Before-and-after scene images:
########
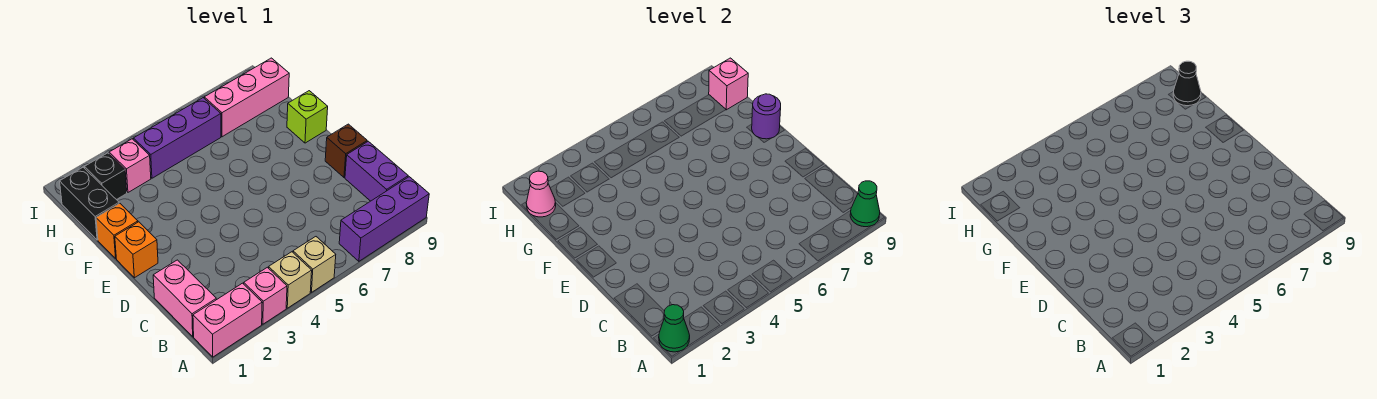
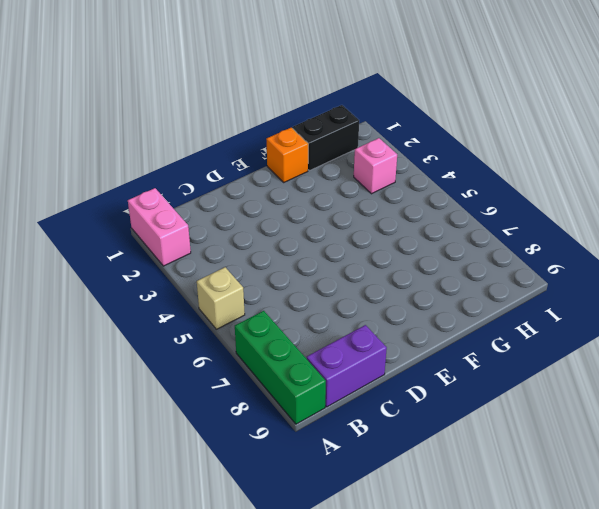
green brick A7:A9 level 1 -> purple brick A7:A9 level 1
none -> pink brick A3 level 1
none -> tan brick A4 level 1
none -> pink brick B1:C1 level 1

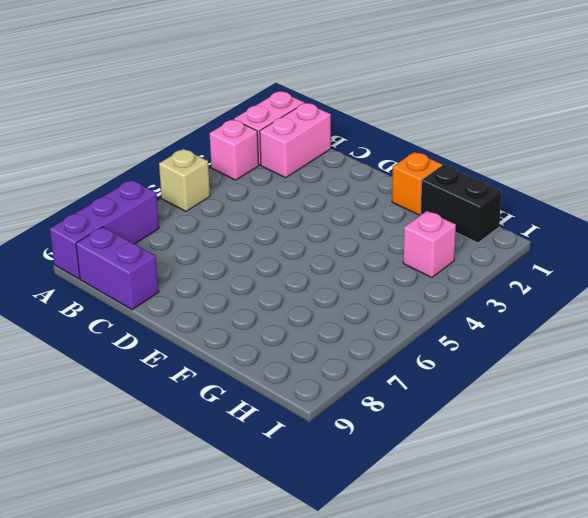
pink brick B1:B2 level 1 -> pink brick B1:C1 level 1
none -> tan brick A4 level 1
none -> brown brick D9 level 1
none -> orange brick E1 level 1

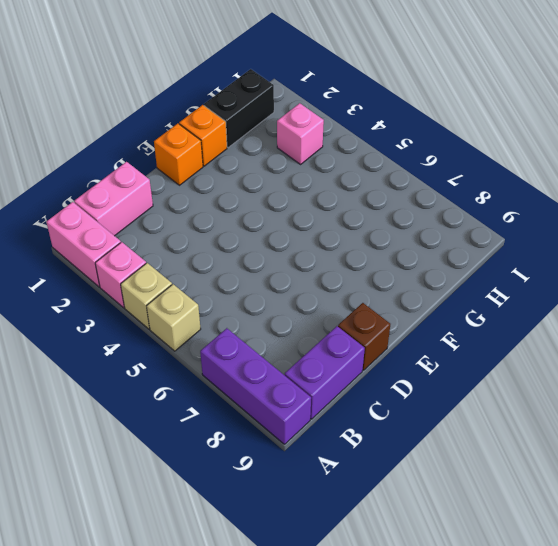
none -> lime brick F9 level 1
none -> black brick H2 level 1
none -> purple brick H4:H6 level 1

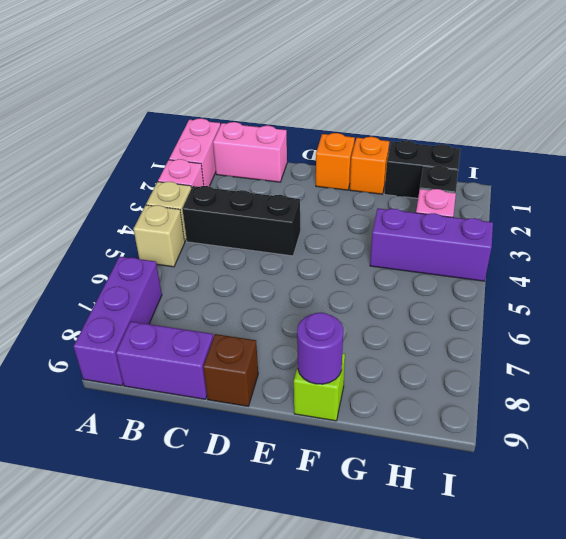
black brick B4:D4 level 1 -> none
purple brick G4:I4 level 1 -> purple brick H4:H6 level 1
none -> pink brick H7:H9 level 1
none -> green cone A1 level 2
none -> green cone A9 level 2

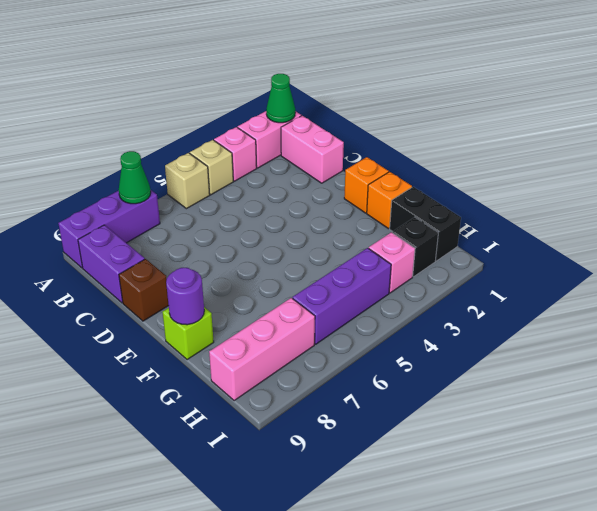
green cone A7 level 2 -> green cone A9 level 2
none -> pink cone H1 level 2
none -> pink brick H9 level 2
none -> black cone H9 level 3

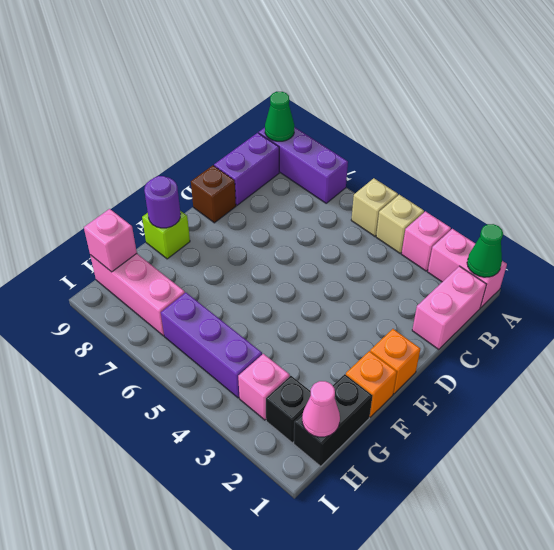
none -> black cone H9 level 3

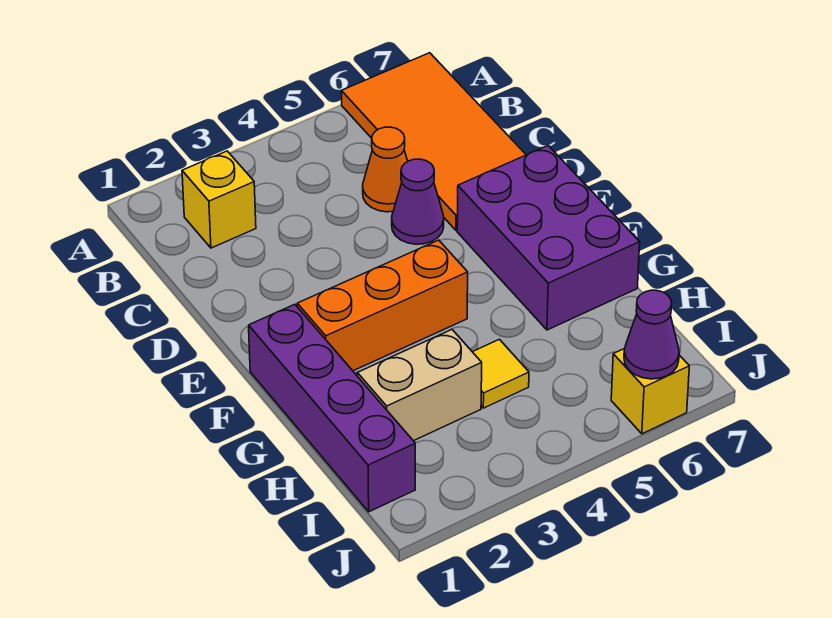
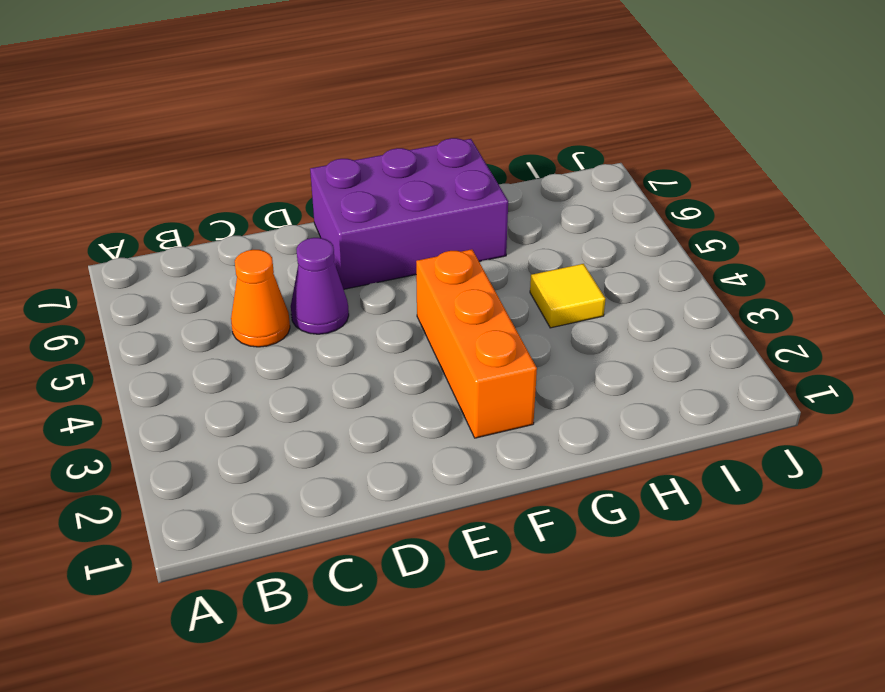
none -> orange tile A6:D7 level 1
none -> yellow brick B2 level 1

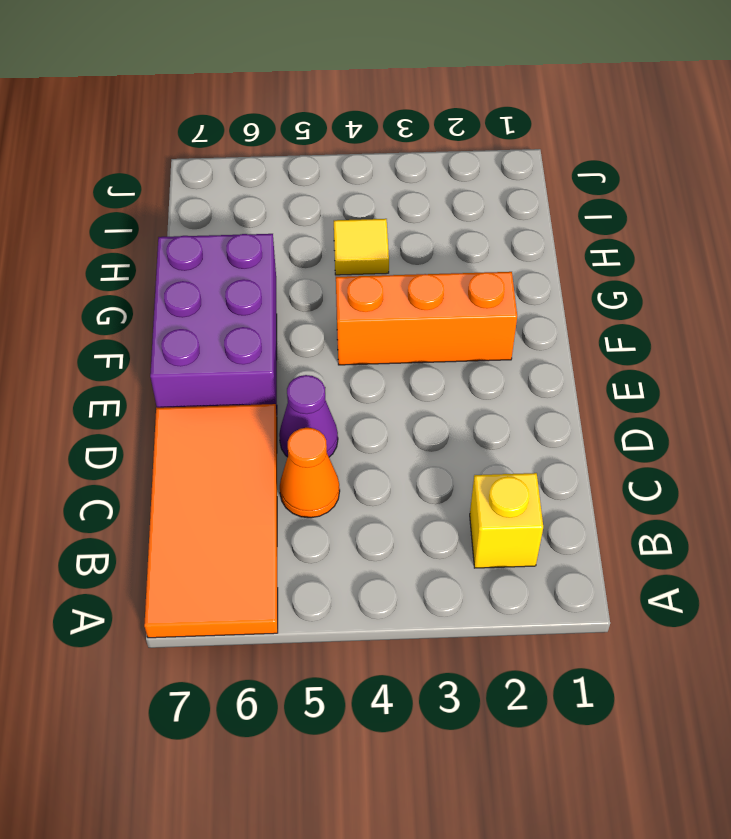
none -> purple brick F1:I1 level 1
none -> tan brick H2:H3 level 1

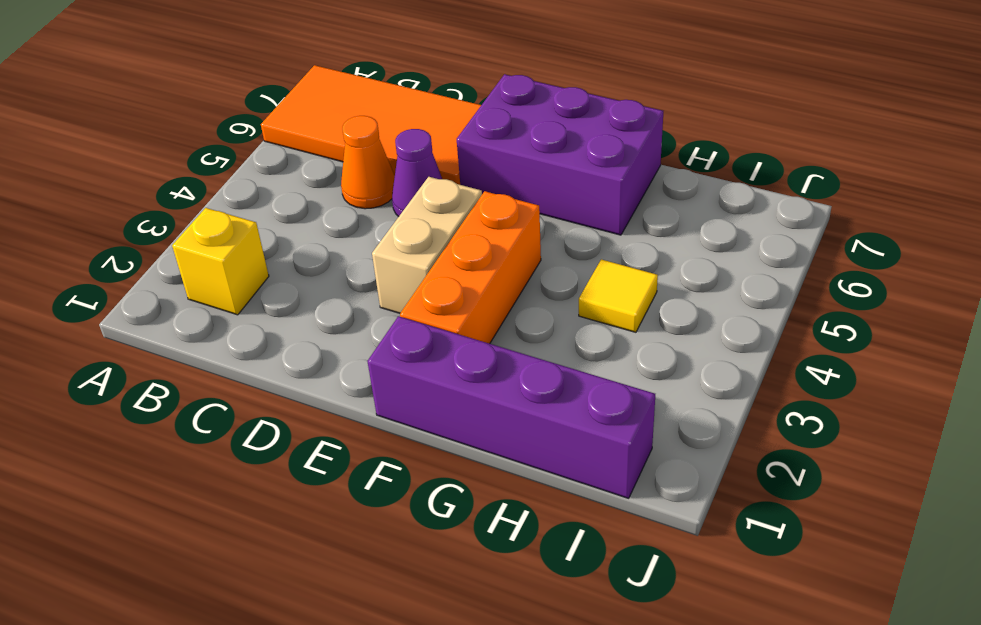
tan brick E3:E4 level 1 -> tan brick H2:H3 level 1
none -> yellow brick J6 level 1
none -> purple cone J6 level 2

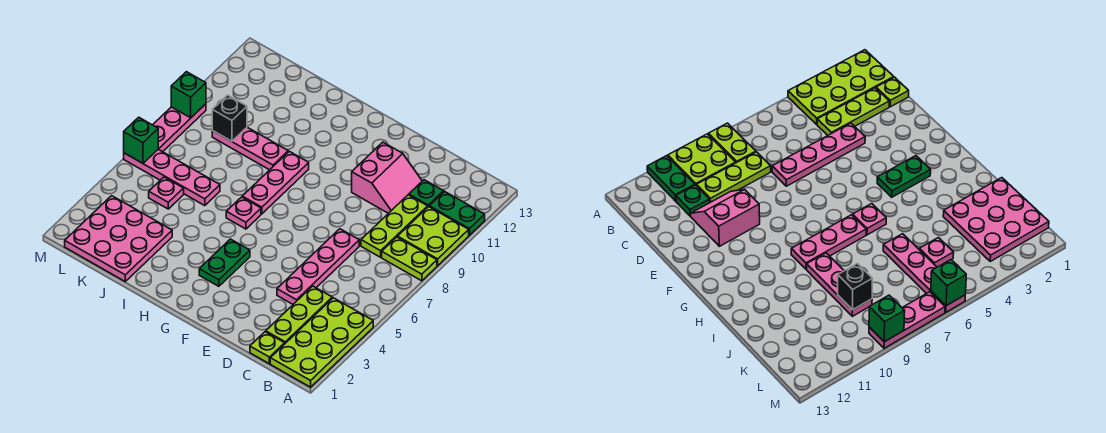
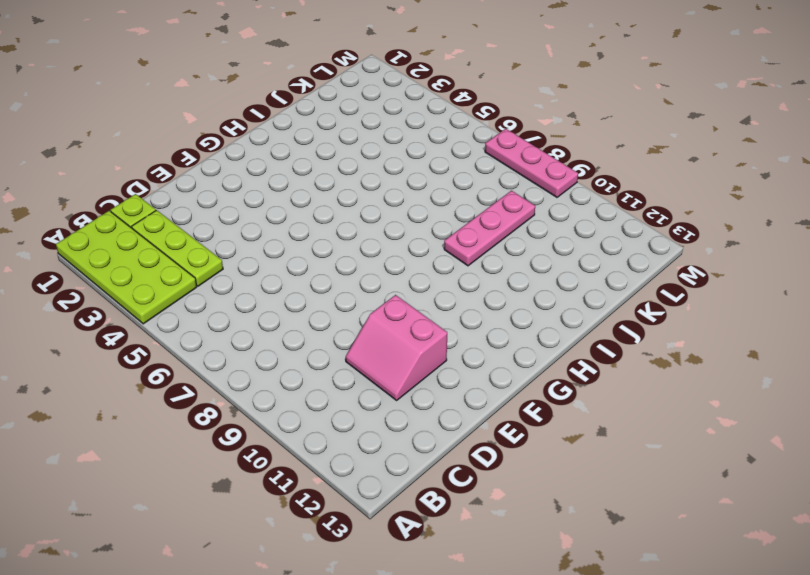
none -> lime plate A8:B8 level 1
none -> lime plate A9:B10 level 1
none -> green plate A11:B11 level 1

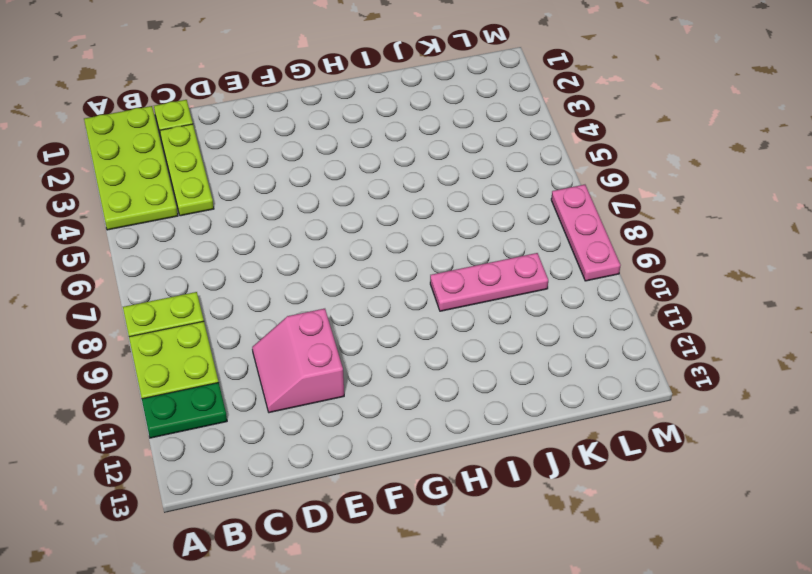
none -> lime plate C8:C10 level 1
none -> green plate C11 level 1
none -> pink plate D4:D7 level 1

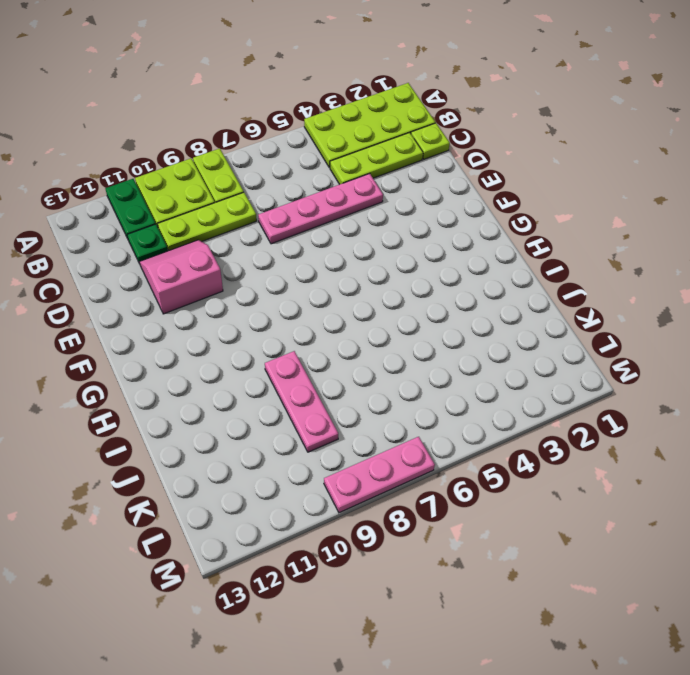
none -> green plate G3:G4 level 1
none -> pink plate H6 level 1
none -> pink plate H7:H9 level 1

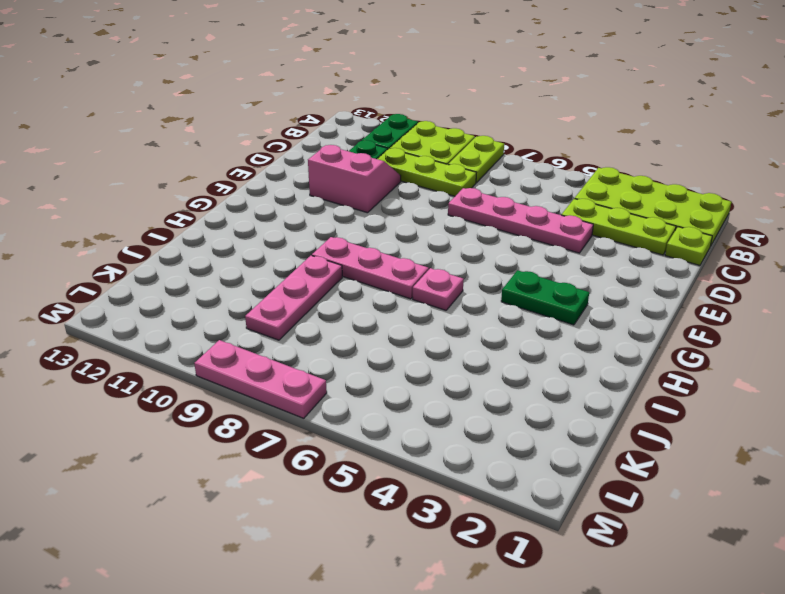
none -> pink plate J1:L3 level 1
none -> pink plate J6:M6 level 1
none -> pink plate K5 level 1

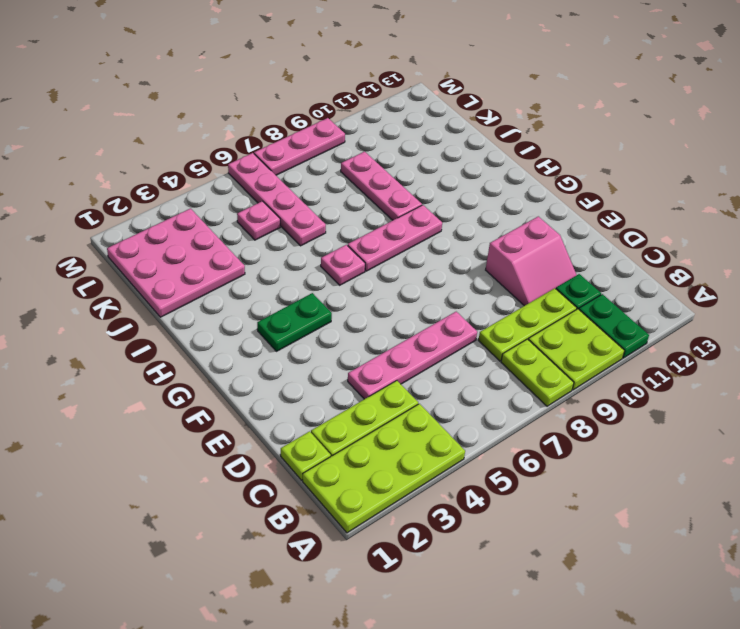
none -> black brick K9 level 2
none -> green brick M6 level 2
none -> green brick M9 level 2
########
* PROBLEM STATEMENT *
Please write out, word for word, each line from the one with "none -> pink plate H7:H9 level 1" to the last line of the data, keeping both ends and omitting pictures.

* EXERCISE SOLUTION *
none -> pink plate H7:H9 level 1

none -> pink plate J1:L3 level 1
none -> pink plate J6:M6 level 1
none -> pink plate K5 level 1

none -> black brick K9 level 2
none -> green brick M6 level 2
none -> green brick M9 level 2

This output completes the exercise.